-- Opening Marker --

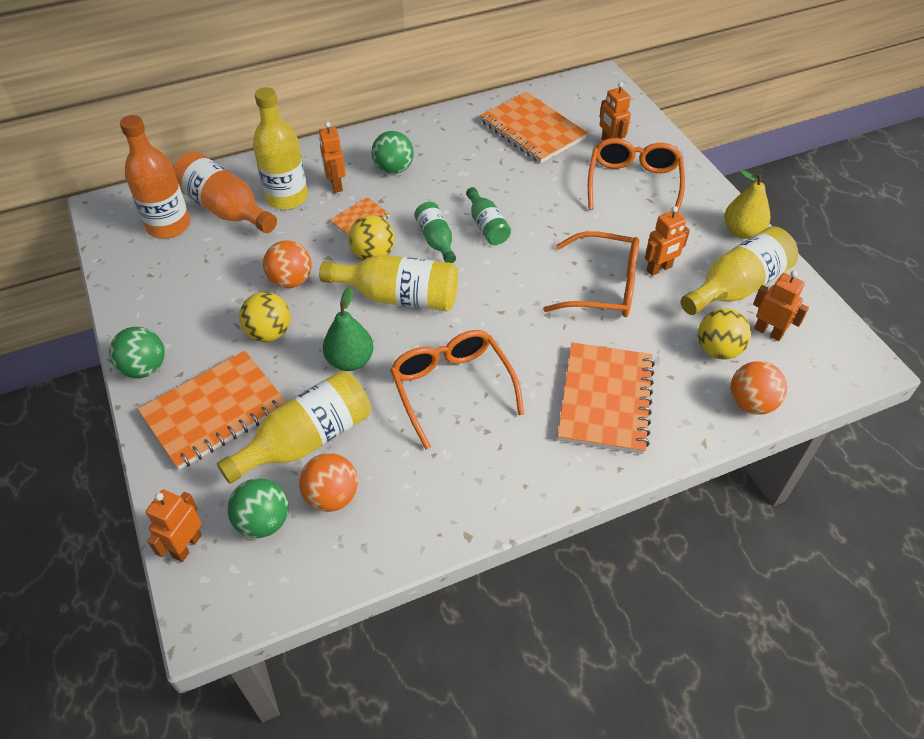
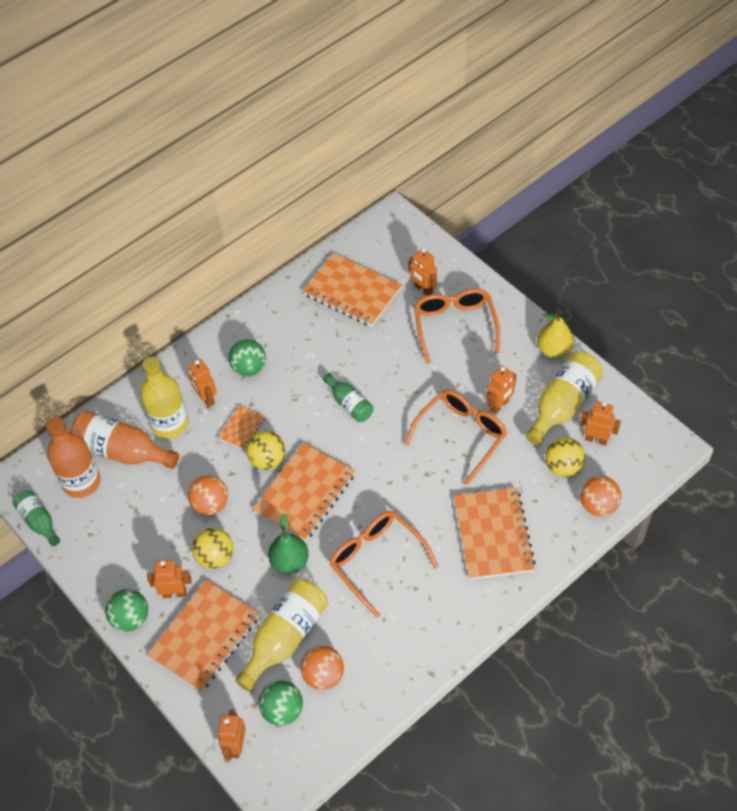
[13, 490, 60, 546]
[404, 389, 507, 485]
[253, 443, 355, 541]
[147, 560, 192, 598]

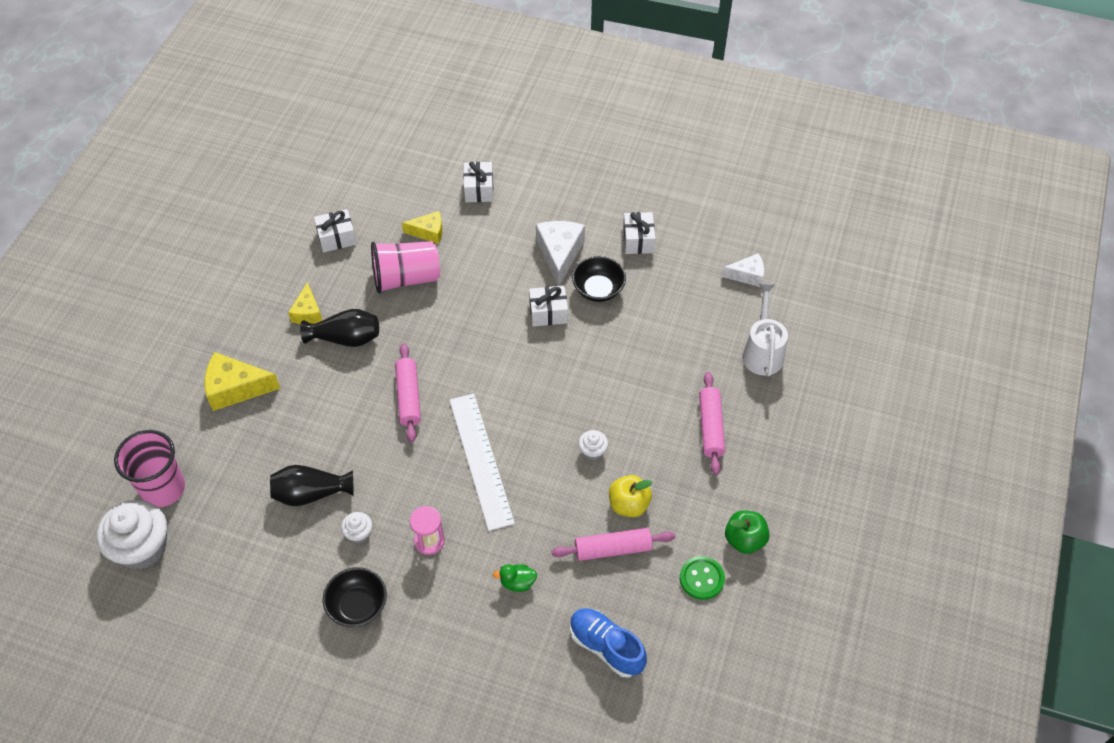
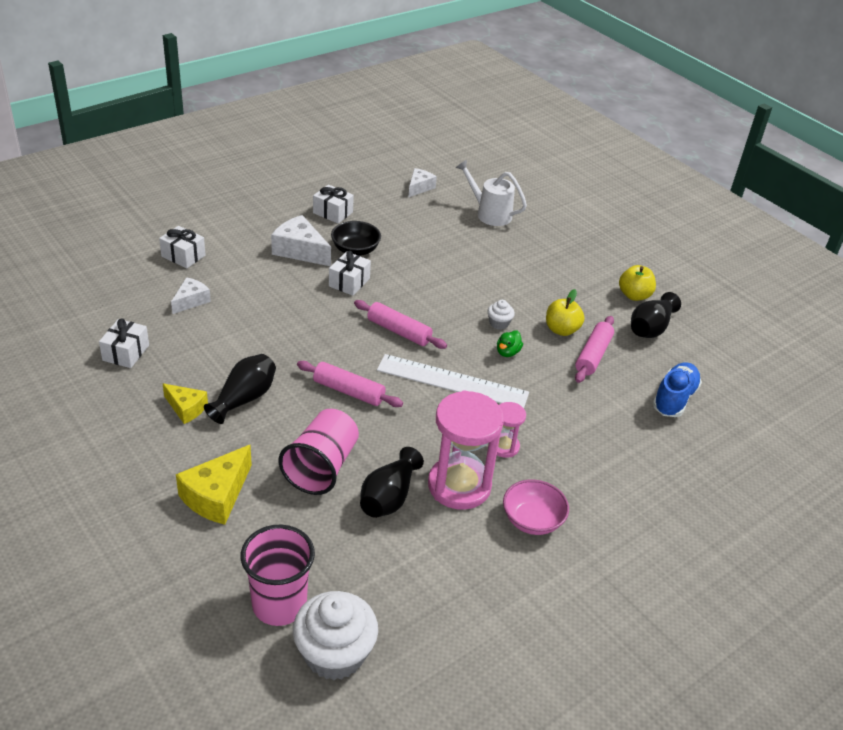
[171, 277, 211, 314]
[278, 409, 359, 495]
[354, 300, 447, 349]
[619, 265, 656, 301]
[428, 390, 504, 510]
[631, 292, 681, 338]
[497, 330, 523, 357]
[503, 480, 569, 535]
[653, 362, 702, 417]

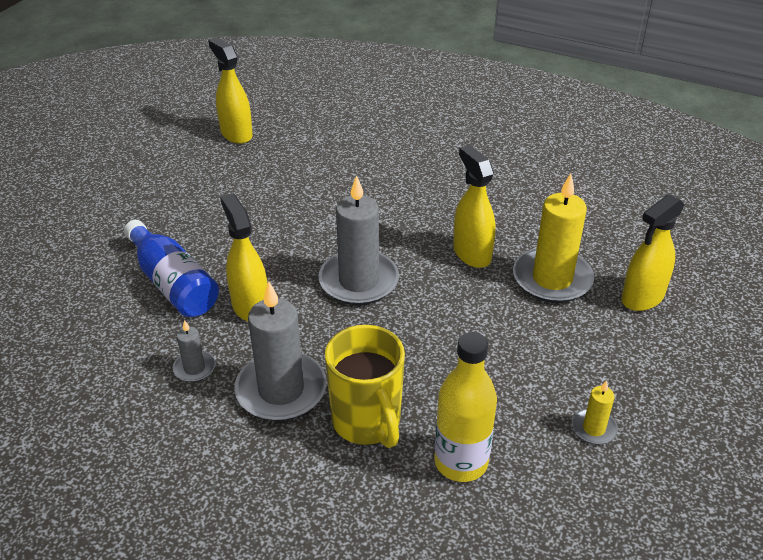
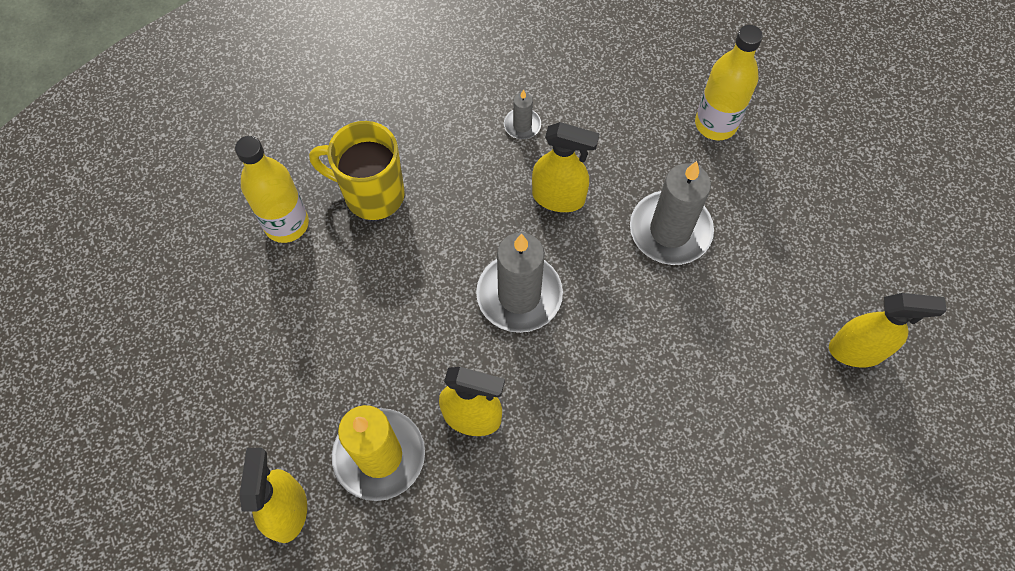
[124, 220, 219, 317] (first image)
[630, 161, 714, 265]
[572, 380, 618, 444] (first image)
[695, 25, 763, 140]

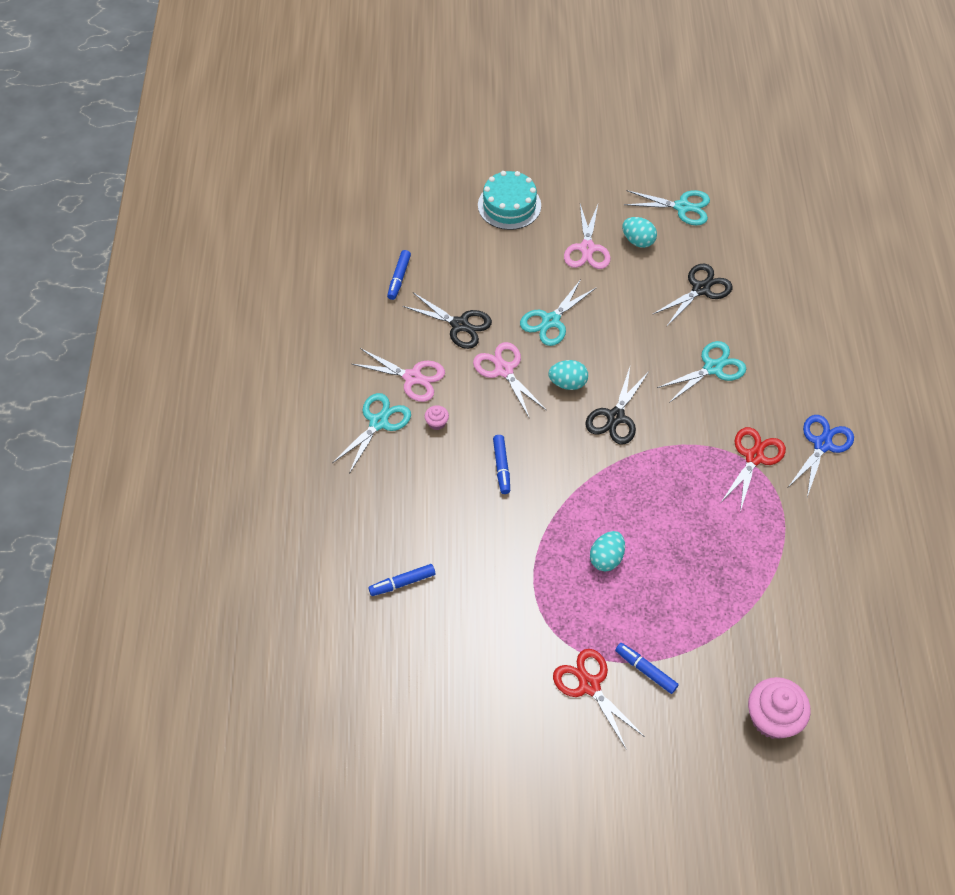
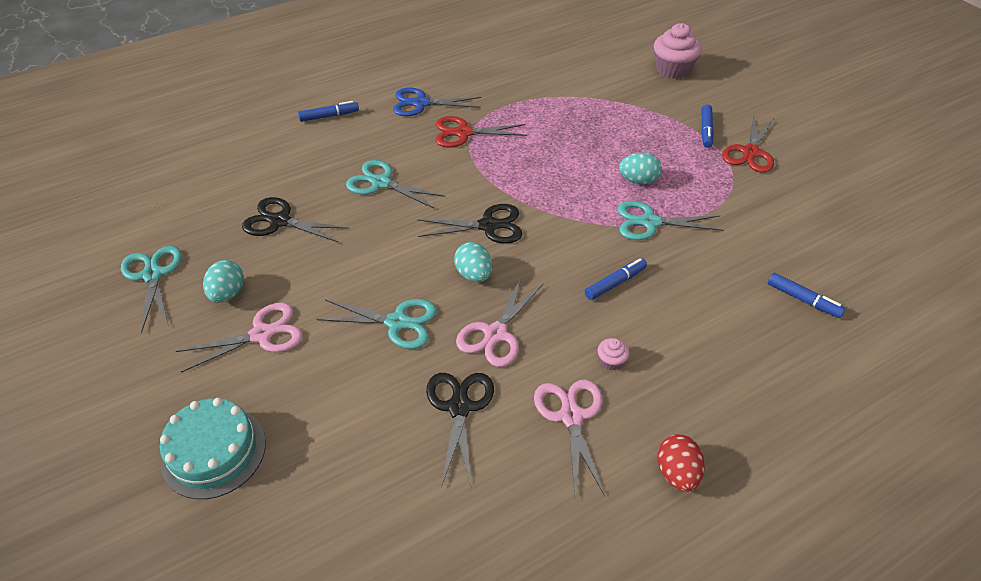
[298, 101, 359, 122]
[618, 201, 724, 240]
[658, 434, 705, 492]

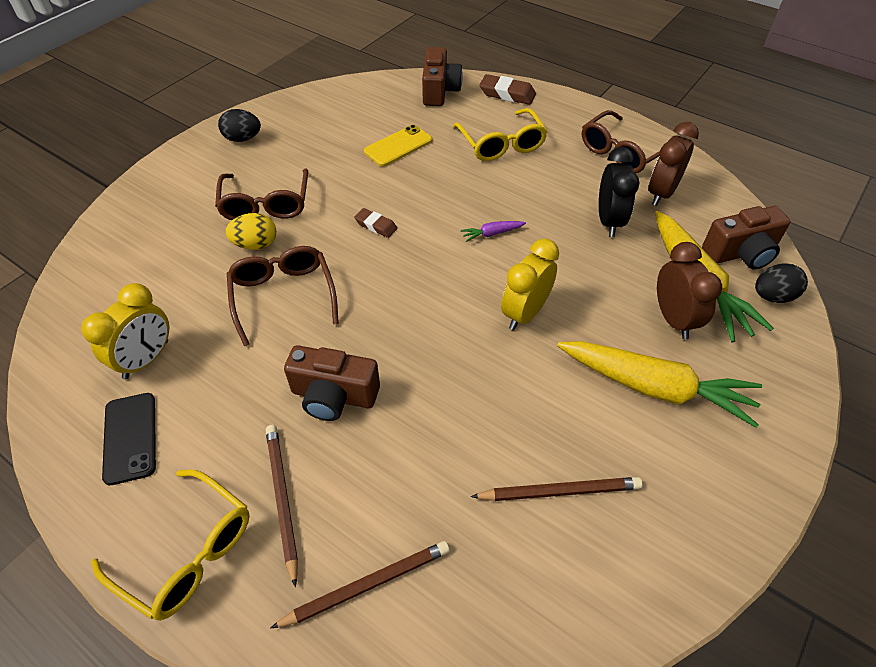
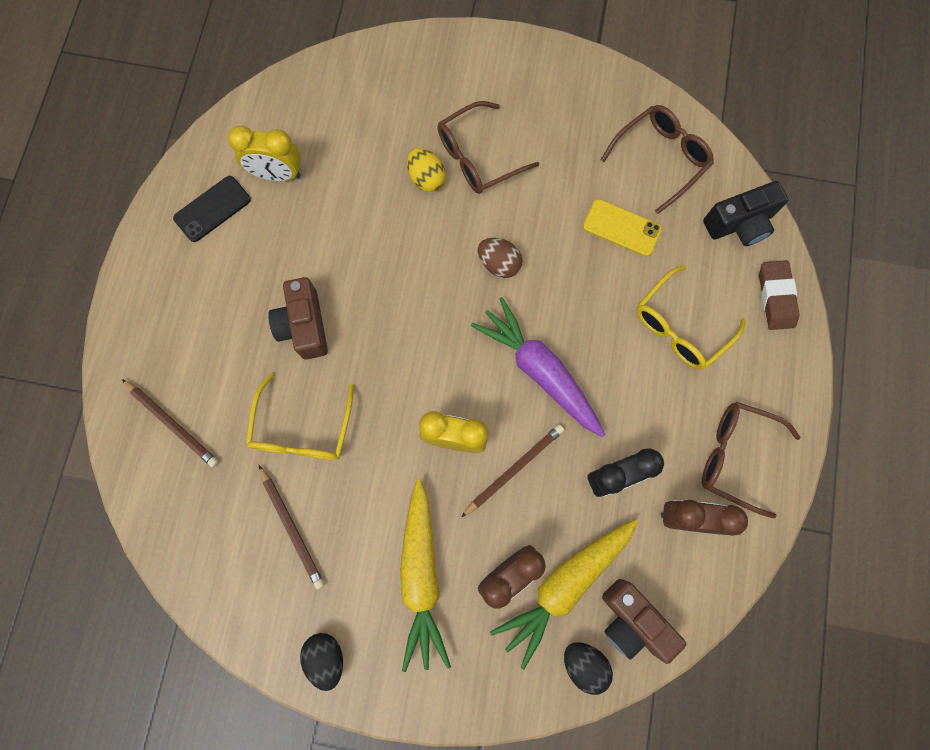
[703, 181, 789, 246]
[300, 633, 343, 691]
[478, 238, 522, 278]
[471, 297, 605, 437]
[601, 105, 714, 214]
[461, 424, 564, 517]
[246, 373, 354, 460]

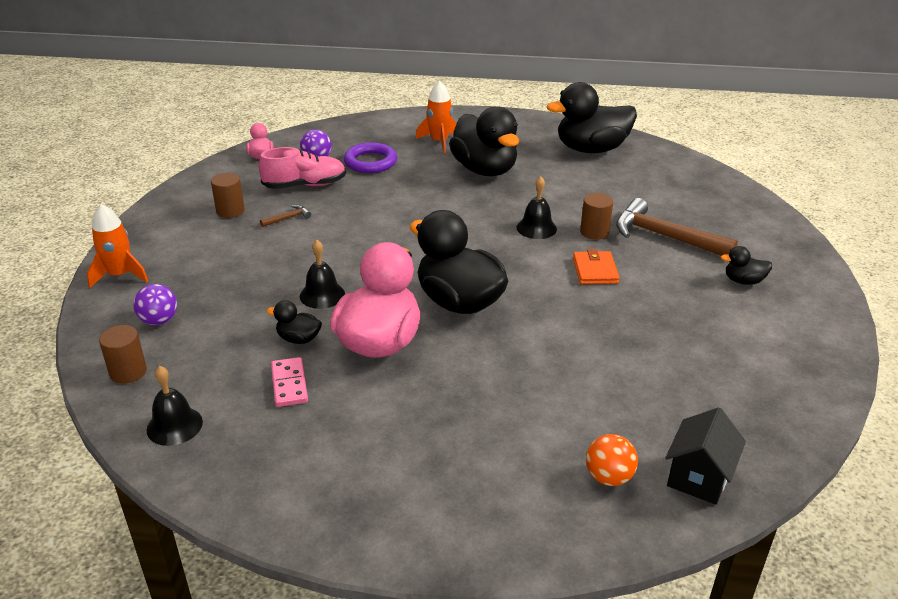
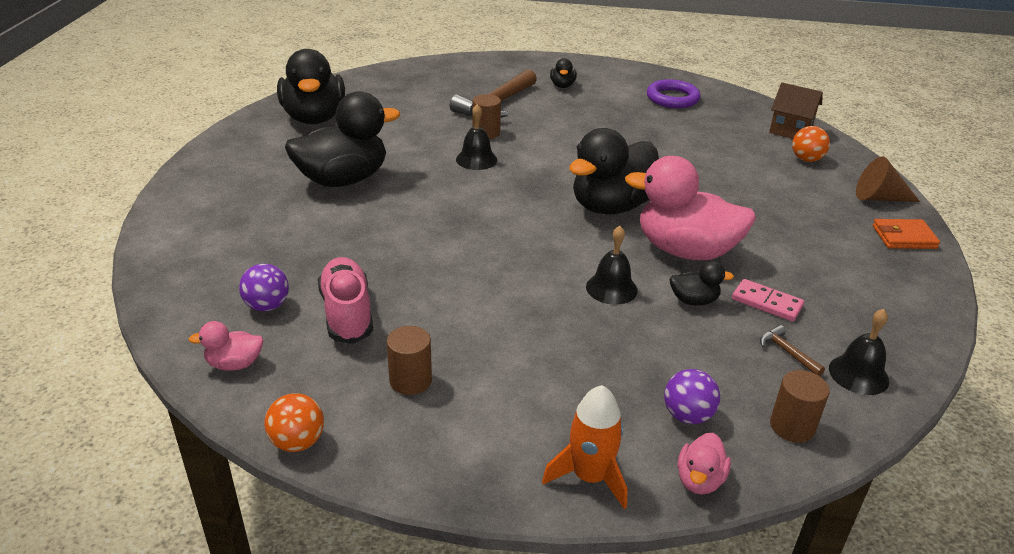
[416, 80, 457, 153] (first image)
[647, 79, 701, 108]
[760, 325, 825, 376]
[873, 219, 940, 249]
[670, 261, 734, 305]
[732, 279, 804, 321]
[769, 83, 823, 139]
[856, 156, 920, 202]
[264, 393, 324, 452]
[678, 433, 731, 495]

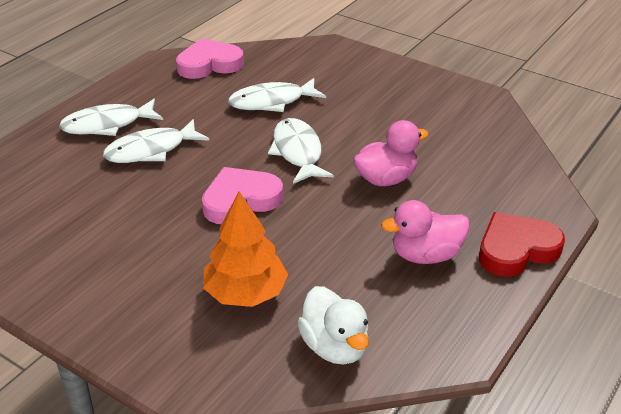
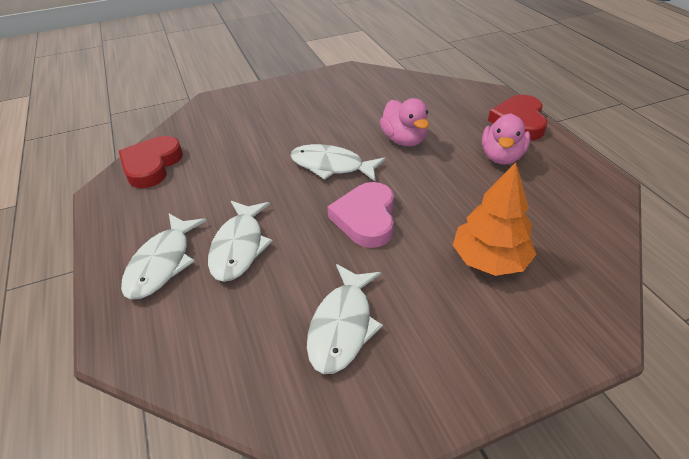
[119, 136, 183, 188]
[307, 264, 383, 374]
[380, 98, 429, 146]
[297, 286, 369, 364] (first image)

-- Closing Marker --

▶ _Task_
Apart from the pictures, all of the data should be repeated exactly.

▶ _Answer section_
[13, 490, 60, 546]
[404, 389, 507, 485]
[253, 443, 355, 541]
[147, 560, 192, 598]

[171, 277, 211, 314]
[278, 409, 359, 495]
[354, 300, 447, 349]
[619, 265, 656, 301]
[428, 390, 504, 510]
[631, 292, 681, 338]
[497, 330, 523, 357]
[503, 480, 569, 535]
[653, 362, 702, 417]

[124, 220, 219, 317] (first image)
[630, 161, 714, 265]
[572, 380, 618, 444] (first image)
[695, 25, 763, 140]

[298, 101, 359, 122]
[618, 201, 724, 240]
[658, 434, 705, 492]

[703, 181, 789, 246]
[300, 633, 343, 691]
[478, 238, 522, 278]
[471, 297, 605, 437]
[601, 105, 714, 214]
[461, 424, 564, 517]
[246, 373, 354, 460]

[416, 80, 457, 153] (first image)
[647, 79, 701, 108]
[760, 325, 825, 376]
[873, 219, 940, 249]
[670, 261, 734, 305]
[732, 279, 804, 321]
[769, 83, 823, 139]
[856, 156, 920, 202]
[264, 393, 324, 452]
[678, 433, 731, 495]

[119, 136, 183, 188]
[307, 264, 383, 374]
[380, 98, 429, 146]
[297, 286, 369, 364] (first image)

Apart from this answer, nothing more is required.